[[ SUPPLIED INFORMATION, beginning ]]

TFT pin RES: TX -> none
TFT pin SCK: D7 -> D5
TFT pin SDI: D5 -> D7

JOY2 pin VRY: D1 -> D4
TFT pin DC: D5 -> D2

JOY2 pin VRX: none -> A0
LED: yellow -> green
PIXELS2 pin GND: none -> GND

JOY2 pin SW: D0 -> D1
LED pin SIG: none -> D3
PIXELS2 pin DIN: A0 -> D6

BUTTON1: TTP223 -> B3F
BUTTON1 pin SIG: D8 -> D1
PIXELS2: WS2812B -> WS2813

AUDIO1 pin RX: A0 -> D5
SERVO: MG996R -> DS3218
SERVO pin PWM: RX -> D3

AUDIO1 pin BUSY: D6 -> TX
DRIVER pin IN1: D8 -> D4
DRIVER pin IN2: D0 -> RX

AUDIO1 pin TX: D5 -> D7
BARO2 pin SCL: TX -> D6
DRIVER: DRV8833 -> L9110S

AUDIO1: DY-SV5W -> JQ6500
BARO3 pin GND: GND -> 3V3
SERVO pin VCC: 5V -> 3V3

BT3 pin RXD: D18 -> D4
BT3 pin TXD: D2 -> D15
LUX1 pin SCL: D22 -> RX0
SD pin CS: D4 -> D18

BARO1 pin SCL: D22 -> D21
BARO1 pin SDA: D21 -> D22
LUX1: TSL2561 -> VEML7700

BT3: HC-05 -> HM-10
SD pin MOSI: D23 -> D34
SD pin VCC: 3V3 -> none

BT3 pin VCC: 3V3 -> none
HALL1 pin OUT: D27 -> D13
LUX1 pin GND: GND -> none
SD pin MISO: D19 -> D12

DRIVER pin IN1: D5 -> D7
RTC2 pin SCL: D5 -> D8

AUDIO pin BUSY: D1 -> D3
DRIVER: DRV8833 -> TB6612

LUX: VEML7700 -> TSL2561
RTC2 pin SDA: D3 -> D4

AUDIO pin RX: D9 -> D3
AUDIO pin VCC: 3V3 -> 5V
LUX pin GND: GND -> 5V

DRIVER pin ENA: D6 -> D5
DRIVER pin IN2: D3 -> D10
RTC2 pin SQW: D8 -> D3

[[ SUPPLIED INFORMATION, end ]]

* [REQUIRED ACTION]
Scan the data, and report each line that uses the word "BUSY".

* [SOLUTION FOR THIS EXERCISE]
AUDIO1 pin BUSY: D6 -> TX
AUDIO pin BUSY: D1 -> D3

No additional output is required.